Data extracts:

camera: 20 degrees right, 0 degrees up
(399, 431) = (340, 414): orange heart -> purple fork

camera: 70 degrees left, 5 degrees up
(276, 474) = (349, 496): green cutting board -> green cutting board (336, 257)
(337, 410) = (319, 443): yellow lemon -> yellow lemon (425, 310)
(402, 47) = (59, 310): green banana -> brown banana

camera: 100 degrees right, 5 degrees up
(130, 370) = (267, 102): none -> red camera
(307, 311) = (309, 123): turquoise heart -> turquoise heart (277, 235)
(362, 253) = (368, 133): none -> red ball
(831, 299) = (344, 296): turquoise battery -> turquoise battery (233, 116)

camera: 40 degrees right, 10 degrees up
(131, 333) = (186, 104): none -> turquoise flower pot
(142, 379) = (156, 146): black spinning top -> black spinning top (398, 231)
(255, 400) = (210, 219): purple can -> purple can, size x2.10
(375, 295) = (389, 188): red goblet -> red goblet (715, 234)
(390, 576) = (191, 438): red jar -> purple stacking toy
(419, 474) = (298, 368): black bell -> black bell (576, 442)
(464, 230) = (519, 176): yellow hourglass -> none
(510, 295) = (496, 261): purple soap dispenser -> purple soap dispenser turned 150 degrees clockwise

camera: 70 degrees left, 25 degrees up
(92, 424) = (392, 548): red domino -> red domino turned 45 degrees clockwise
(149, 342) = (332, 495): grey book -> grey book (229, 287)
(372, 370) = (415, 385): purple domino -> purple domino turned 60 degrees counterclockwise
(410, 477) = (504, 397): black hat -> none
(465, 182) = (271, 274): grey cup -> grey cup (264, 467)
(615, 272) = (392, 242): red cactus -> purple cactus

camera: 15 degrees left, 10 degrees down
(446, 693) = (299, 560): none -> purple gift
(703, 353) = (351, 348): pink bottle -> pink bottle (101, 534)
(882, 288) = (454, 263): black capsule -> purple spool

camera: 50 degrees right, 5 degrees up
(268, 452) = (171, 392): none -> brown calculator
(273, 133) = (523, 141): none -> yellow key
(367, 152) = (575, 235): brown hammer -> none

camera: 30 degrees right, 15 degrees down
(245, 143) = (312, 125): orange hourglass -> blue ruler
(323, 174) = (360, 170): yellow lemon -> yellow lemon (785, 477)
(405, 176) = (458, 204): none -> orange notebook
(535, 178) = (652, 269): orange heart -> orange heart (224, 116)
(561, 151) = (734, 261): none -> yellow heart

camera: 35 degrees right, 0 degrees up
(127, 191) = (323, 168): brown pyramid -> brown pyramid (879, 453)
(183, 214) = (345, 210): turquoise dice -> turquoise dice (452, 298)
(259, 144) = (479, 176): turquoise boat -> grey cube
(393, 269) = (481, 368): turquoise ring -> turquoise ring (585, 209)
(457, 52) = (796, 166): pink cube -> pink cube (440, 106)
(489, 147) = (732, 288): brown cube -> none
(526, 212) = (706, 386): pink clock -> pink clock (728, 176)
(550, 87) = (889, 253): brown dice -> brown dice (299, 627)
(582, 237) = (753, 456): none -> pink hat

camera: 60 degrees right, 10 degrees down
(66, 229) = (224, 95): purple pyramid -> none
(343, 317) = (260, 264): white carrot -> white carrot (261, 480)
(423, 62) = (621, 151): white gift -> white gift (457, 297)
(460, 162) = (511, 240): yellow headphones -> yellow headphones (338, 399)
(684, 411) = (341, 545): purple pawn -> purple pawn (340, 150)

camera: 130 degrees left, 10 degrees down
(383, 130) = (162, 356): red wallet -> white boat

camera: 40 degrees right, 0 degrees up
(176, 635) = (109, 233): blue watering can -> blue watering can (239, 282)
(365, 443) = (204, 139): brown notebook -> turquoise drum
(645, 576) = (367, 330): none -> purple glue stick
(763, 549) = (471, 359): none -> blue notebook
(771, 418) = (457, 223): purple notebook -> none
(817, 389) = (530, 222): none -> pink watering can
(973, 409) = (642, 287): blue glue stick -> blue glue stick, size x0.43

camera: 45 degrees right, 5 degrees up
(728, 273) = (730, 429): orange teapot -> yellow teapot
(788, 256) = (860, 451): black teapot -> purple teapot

Action item: Word for word, restate the lines above from the line containing "(276, 474) = (349, 496): green" through the line containing "(142, 379) = (156, 146): black", with both included and nothing else.

Answer box:
(276, 474) = (349, 496): green cutting board -> green cutting board (336, 257)
(337, 410) = (319, 443): yellow lemon -> yellow lemon (425, 310)
(402, 47) = (59, 310): green banana -> brown banana

camera: 100 degrees right, 5 degrees up
(130, 370) = (267, 102): none -> red camera
(307, 311) = (309, 123): turquoise heart -> turquoise heart (277, 235)
(362, 253) = (368, 133): none -> red ball
(831, 299) = (344, 296): turquoise battery -> turquoise battery (233, 116)

camera: 40 degrees right, 10 degrees up
(131, 333) = (186, 104): none -> turquoise flower pot
(142, 379) = (156, 146): black spinning top -> black spinning top (398, 231)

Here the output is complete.